* _YOUR ASSIGNMENT_
Word for word, restate the lines of the data below between those holding "orange rectangle: (178, 307)" and "blue cross: (42, 83) -> (47, 64), size x0.6", inclusive; pictures do not belong in the copy.

* _THE DATA_
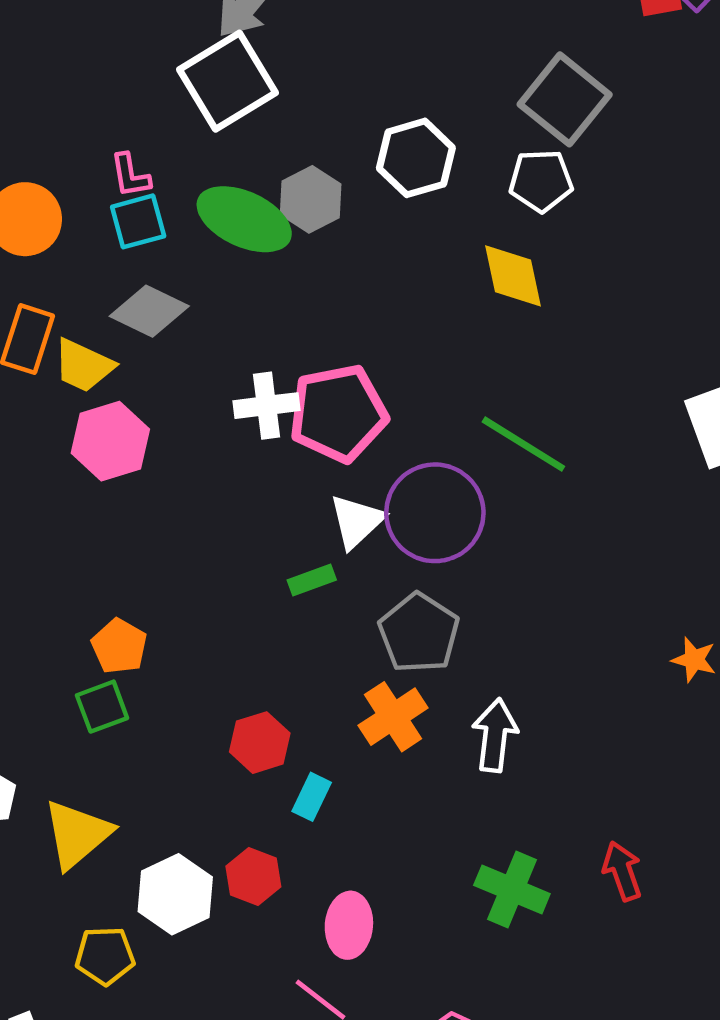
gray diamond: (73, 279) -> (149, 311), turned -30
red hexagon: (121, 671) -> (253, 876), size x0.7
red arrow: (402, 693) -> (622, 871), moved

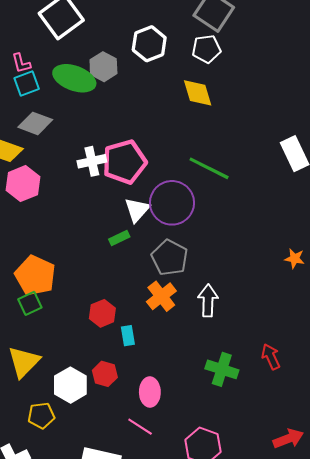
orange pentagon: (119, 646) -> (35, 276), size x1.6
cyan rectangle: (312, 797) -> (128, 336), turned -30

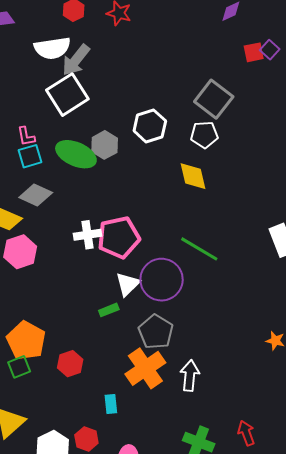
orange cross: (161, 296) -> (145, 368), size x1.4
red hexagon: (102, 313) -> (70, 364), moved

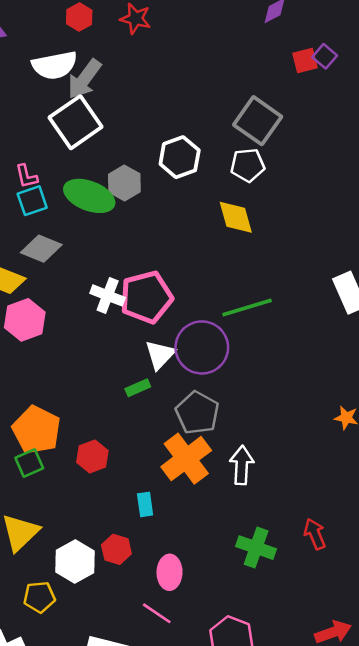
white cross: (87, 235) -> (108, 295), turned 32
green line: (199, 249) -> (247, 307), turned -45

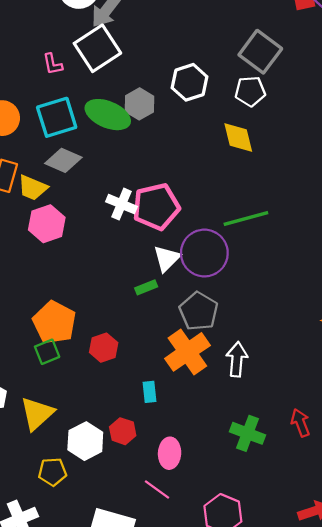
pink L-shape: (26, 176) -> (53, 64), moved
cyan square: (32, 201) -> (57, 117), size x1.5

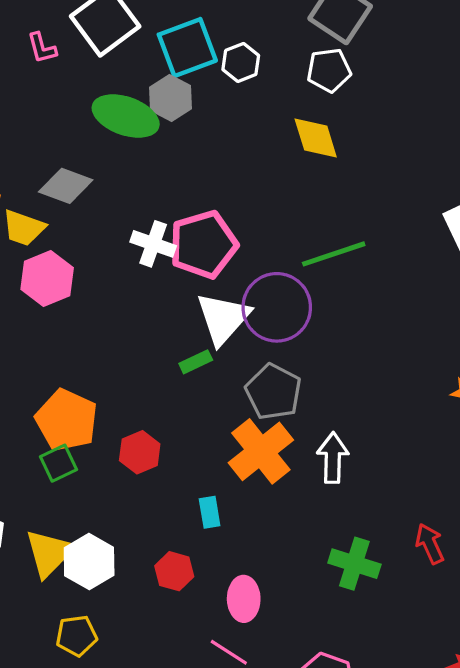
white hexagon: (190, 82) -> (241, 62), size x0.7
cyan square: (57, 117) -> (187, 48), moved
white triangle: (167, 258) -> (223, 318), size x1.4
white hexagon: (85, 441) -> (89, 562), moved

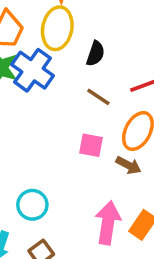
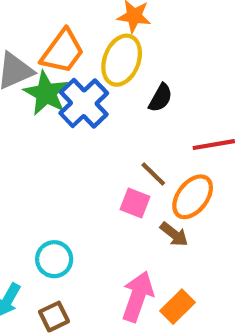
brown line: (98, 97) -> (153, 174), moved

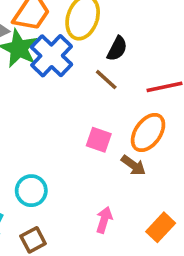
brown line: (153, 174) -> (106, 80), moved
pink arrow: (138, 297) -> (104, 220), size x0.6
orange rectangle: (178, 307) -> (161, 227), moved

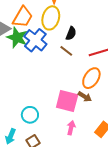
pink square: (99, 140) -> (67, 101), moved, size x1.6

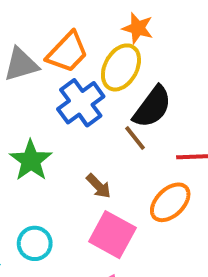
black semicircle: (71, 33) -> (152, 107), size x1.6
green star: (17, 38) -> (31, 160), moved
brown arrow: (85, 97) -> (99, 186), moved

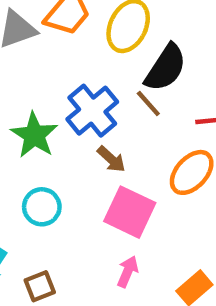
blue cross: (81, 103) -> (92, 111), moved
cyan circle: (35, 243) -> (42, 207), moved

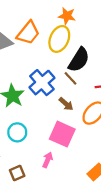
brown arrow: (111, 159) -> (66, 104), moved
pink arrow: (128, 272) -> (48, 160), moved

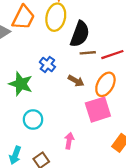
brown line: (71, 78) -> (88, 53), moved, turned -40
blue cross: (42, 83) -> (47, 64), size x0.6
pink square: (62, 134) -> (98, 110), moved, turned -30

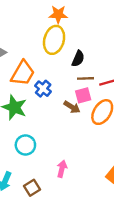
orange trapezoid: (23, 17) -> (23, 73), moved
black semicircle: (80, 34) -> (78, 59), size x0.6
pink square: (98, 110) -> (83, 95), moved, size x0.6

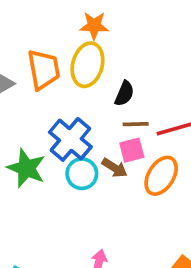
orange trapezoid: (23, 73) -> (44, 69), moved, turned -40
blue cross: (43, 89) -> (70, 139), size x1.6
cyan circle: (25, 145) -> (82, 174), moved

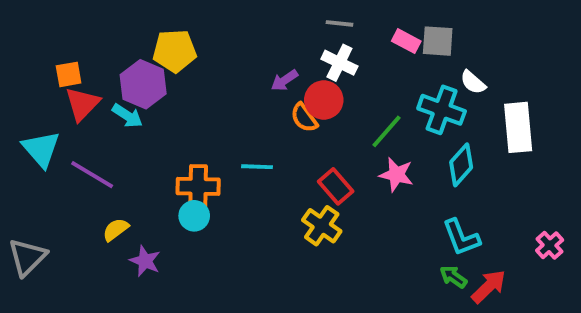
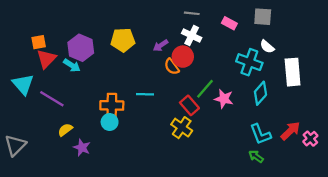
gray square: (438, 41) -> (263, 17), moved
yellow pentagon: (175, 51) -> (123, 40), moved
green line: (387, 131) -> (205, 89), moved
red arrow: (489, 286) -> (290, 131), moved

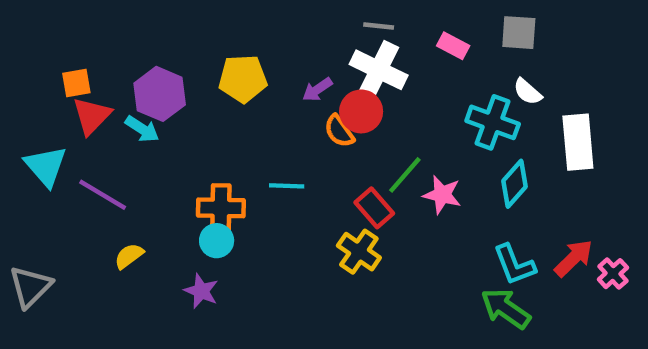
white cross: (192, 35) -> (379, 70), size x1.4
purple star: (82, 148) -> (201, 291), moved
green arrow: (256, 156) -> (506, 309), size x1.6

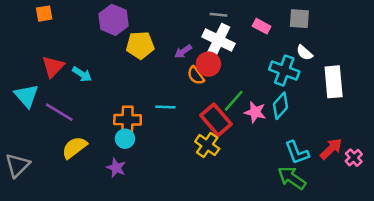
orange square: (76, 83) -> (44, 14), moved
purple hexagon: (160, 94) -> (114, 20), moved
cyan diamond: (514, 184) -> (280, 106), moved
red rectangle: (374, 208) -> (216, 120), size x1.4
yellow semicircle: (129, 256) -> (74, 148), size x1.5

* _RESULT_
orange rectangle: (178, 307) -> (161, 227), moved

pink square: (99, 140) -> (67, 101), moved, size x1.6

black semicircle: (71, 33) -> (152, 107), size x1.6
green star: (17, 38) -> (31, 160), moved
brown arrow: (85, 97) -> (99, 186), moved

blue cross: (81, 103) -> (92, 111), moved
cyan circle: (35, 243) -> (42, 207), moved

brown arrow: (111, 159) -> (66, 104), moved
pink arrow: (128, 272) -> (48, 160), moved

brown line: (71, 78) -> (88, 53), moved, turned -40
blue cross: (42, 83) -> (47, 64), size x0.6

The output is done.